## Aim
Please return the records below word for word, keeping every line unchanged and in order.

══════════════════════════════

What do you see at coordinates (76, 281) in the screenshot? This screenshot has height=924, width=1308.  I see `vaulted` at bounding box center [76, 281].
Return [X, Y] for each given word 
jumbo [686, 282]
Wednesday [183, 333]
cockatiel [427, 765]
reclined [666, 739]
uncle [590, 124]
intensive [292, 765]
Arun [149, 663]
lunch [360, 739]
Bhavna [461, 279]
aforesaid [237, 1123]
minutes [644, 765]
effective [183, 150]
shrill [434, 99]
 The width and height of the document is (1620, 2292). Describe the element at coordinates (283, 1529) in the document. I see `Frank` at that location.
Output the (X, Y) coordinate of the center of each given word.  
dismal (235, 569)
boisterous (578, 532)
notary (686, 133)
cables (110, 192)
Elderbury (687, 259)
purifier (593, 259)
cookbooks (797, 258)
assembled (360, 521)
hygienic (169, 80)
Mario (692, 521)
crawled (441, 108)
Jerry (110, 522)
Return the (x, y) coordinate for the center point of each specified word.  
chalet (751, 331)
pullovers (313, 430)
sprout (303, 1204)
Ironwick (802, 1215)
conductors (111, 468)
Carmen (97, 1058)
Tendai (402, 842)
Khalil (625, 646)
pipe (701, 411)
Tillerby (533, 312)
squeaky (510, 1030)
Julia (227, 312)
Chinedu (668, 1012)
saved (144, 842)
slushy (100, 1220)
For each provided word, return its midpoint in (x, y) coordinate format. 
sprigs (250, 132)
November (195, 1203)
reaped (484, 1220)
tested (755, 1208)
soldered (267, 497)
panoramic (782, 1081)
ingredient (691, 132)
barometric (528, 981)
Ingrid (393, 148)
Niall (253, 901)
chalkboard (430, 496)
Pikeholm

══════════════════════════════

## Exercise answer
What do you see at coordinates (76, 281) in the screenshot? This screenshot has height=924, width=1308.  I see `vaulted` at bounding box center [76, 281].
Return [X, Y] for each given word 
jumbo [686, 282]
Wednesday [183, 333]
cockatiel [427, 765]
reclined [666, 739]
uncle [590, 124]
intensive [292, 765]
Arun [149, 663]
lunch [360, 739]
Bhavna [461, 279]
aforesaid [237, 1123]
minutes [644, 765]
effective [183, 150]
shrill [434, 99]
 The width and height of the document is (1620, 2292). Describe the element at coordinates (283, 1529) in the document. I see `Frank` at that location.
Output the (X, Y) coordinate of the center of each given word.  
dismal (235, 569)
boisterous (578, 532)
notary (686, 133)
cables (110, 192)
Elderbury (687, 259)
purifier (593, 259)
cookbooks (797, 258)
assembled (360, 521)
hygienic (169, 80)
Mario (692, 521)
crawled (441, 108)
Jerry (110, 522)
Return the (x, y) coordinate for the center point of each specified word.  
chalet (751, 331)
pullovers (313, 430)
sprout (303, 1204)
Ironwick (802, 1215)
conductors (111, 468)
Carmen (97, 1058)
Tendai (402, 842)
Khalil (625, 646)
pipe (701, 411)
Tillerby (533, 312)
squeaky (510, 1030)
Julia (227, 312)
Chinedu (668, 1012)
saved (144, 842)
slushy (100, 1220)
For each provided word, return its midpoint in (x, y) coordinate format. 
sprigs (250, 132)
November (195, 1203)
reaped (484, 1220)
tested (755, 1208)
soldered (267, 497)
panoramic (782, 1081)
ingredient (691, 132)
barometric (528, 981)
Ingrid (393, 148)
Niall (253, 901)
chalkboard (430, 496)
Pikeholm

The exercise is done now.